Stored data entries
=== Begin Enclosure ===

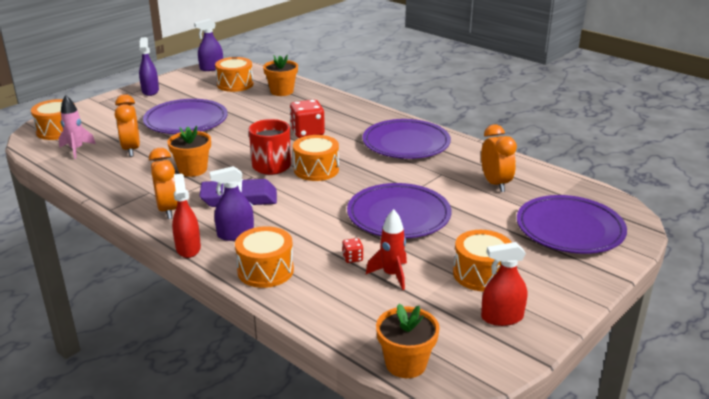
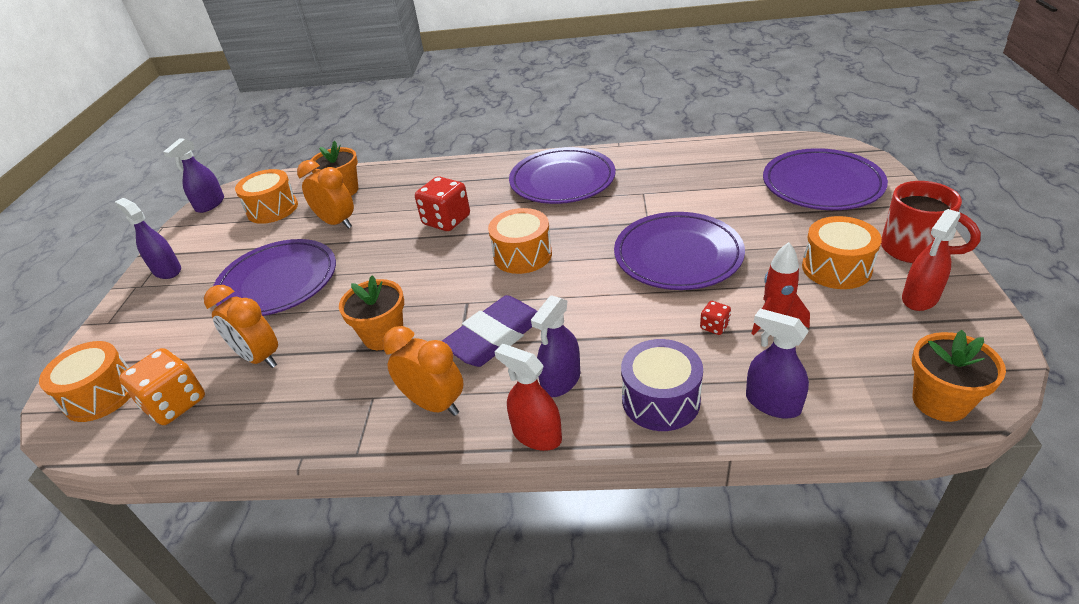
camera: 35 degrees left, 10 degrees up
(77, 149) = (175, 403): pink rocket -> orange dice
(265, 270) = (660, 400): orange drum -> purple drum
(271, 167) = (471, 280): red mug -> red mug (913, 249)
(316, 306) = (772, 403): none -> purple spray bottle
(495, 184) = (701, 177): orange clock -> orange clock (337, 223)

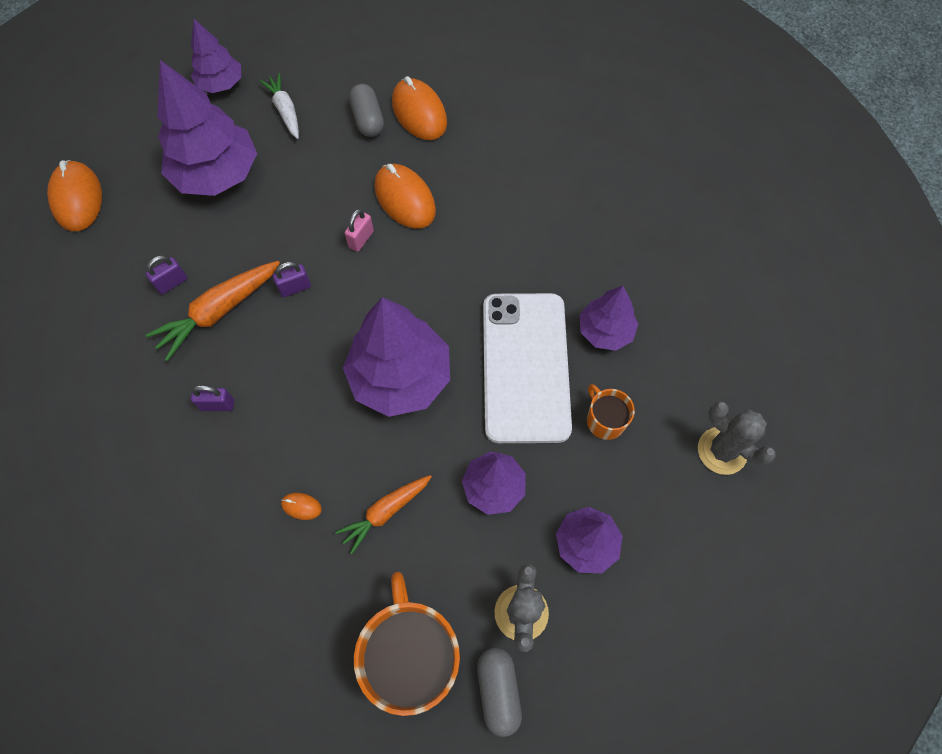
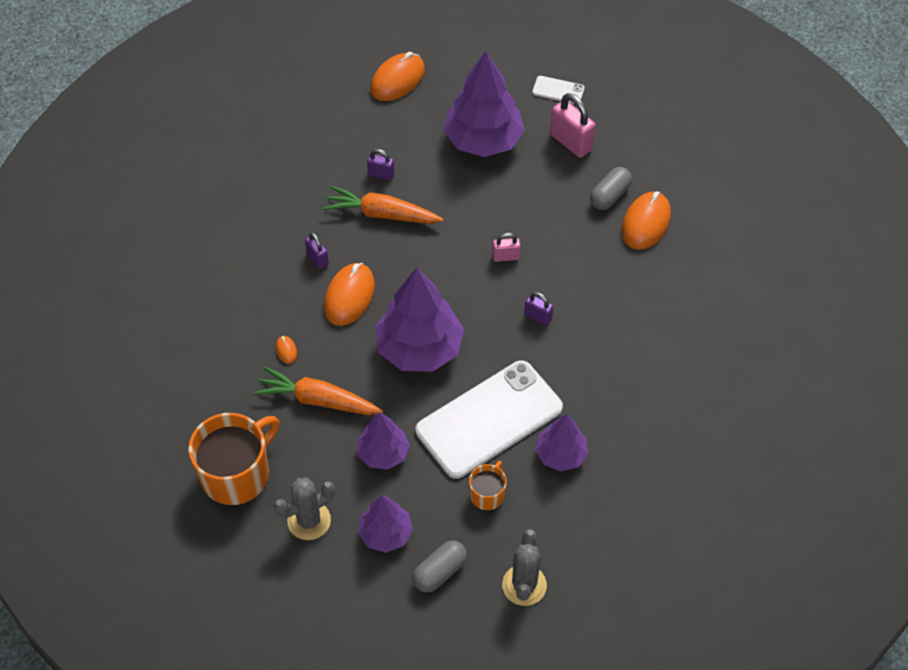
camera: 55 degrees right, 10 degrees down
(221, 84) = (558, 90): purple tree -> white phone
(285, 111) = (571, 142): white carrot -> pink padlock
(295, 288) = (435, 244): purple padlock -> purple padlock (538, 316)
(385, 512) = (318, 400): orange carrot -> orange carrot, size x1.50
(405, 199) = (562, 262): orange mouse -> orange mouse (349, 296)
(498, 691) = (249, 536): grey capsule -> grey capsule (439, 572)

=== End Enclosure ===

**TRY IT**
Look through the entries above and find each line where the word "padlock" occurs; copy those lines.

**WRITTEN RESPONSE**
(285, 111) = (571, 142): white carrot -> pink padlock
(295, 288) = (435, 244): purple padlock -> purple padlock (538, 316)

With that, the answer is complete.